## Task statement
Lines before the one containing "[466,61,549,98]" are left out; return that line and every line after it exactly, through the end of the data below.
Dataset records section start
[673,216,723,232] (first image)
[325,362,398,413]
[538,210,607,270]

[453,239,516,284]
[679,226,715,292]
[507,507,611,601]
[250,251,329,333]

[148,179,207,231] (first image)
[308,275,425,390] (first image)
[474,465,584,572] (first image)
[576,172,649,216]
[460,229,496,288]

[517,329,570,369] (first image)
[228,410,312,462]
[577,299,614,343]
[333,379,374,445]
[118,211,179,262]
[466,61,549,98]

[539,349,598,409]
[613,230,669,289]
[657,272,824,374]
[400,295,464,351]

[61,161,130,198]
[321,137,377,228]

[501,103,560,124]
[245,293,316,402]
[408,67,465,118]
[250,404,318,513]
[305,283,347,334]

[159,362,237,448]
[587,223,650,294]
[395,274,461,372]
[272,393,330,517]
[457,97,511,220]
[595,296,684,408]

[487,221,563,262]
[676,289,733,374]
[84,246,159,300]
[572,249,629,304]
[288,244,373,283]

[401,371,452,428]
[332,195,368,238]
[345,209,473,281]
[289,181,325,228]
Dataset records section end
## Output of the exercise
[466,61,549,98]

[539,349,598,409]
[613,230,669,289]
[657,272,824,374]
[400,295,464,351]

[61,161,130,198]
[321,137,377,228]

[501,103,560,124]
[245,293,316,402]
[408,67,465,118]
[250,404,318,513]
[305,283,347,334]

[159,362,237,448]
[587,223,650,294]
[395,274,461,372]
[272,393,330,517]
[457,97,511,220]
[595,296,684,408]

[487,221,563,262]
[676,289,733,374]
[84,246,159,300]
[572,249,629,304]
[288,244,373,283]

[401,371,452,428]
[332,195,368,238]
[345,209,473,281]
[289,181,325,228]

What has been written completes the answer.